--- begin Records for the task ---

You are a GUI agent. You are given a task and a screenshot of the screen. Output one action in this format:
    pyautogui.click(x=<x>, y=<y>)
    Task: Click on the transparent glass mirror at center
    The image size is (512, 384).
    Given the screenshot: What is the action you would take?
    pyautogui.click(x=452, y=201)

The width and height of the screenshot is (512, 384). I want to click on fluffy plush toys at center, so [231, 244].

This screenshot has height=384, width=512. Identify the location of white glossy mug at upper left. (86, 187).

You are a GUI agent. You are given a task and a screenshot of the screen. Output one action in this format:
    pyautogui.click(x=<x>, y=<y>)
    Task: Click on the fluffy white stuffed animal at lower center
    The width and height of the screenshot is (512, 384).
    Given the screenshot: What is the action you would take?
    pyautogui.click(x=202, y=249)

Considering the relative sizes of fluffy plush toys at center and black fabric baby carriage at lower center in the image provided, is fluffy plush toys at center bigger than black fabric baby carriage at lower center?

--- end Records for the task ---

- _Directions for this task_
Please reproduce all of the data above word for word, with no changes.

- _The reply_
You are a GUI agent. You are given a task and a screenshot of the screen. Output one action in this format:
    pyautogui.click(x=<x>, y=<y>)
    Task: Click on the transparent glass mirror at center
    The image size is (512, 384).
    Given the screenshot: What is the action you would take?
    pyautogui.click(x=452, y=201)

The width and height of the screenshot is (512, 384). I want to click on fluffy plush toys at center, so [231, 244].

This screenshot has height=384, width=512. Identify the location of white glossy mug at upper left. (86, 187).

You are a GUI agent. You are given a task and a screenshot of the screen. Output one action in this format:
    pyautogui.click(x=<x>, y=<y>)
    Task: Click on the fluffy white stuffed animal at lower center
    The width and height of the screenshot is (512, 384).
    Given the screenshot: What is the action you would take?
    pyautogui.click(x=202, y=249)

Considering the relative sizes of fluffy plush toys at center and black fabric baby carriage at lower center in the image provided, is fluffy plush toys at center bigger than black fabric baby carriage at lower center?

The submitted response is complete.